*** Given data Section Begins ***
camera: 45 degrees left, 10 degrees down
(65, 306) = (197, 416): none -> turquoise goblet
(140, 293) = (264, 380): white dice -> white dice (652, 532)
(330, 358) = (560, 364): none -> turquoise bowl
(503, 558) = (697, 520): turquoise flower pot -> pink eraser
*** Given data Section Ends ***
*** Given data Section Begins ***
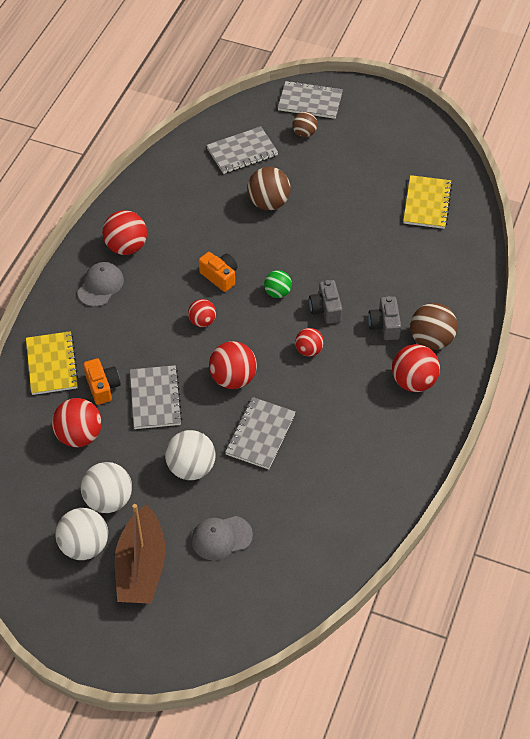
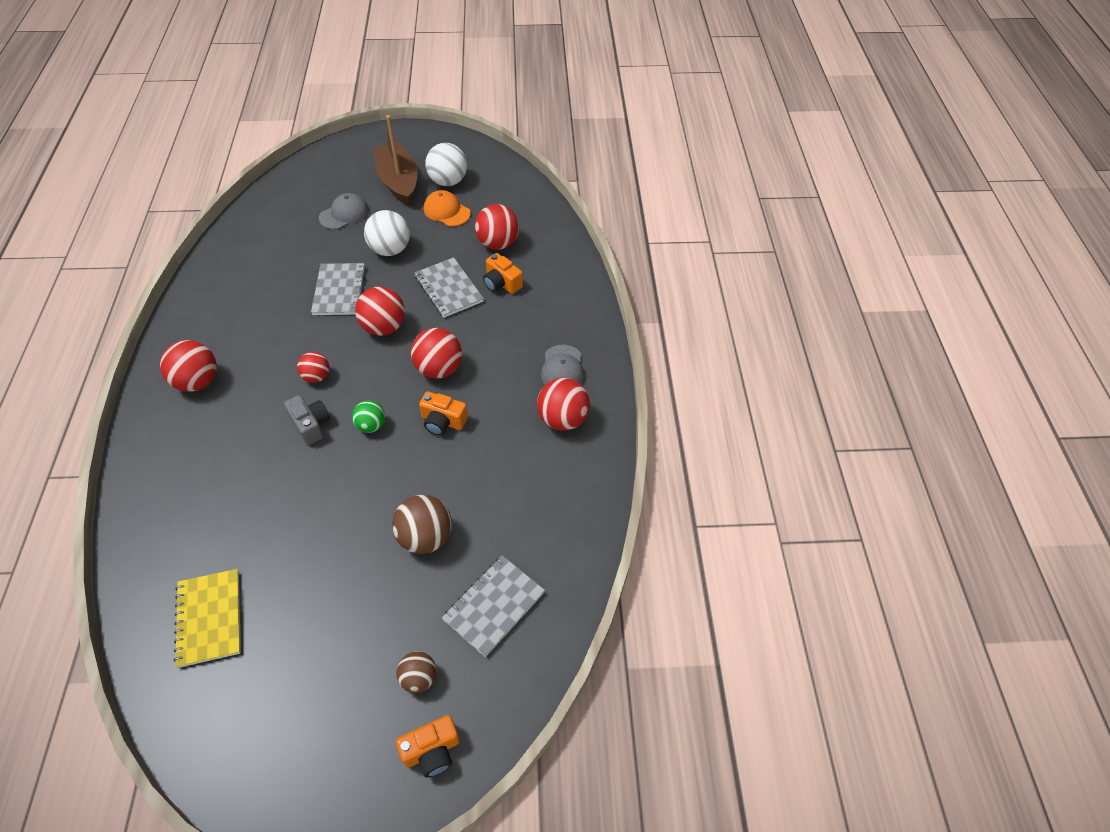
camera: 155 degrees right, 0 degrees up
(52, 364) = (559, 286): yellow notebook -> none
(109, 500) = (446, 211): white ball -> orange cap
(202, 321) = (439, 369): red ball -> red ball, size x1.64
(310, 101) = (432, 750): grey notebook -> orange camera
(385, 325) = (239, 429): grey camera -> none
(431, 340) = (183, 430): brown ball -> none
*** Given data Section Ends ***
Of all the entries above, repeat only the lines from the line that has "(140, 293) = (264, 380): white" to the line that has "(503, 558) = (697, 520): turquoise", both lines included, exactly.

= Exercise answer =
(140, 293) = (264, 380): white dice -> white dice (652, 532)
(330, 358) = (560, 364): none -> turquoise bowl
(503, 558) = (697, 520): turquoise flower pot -> pink eraser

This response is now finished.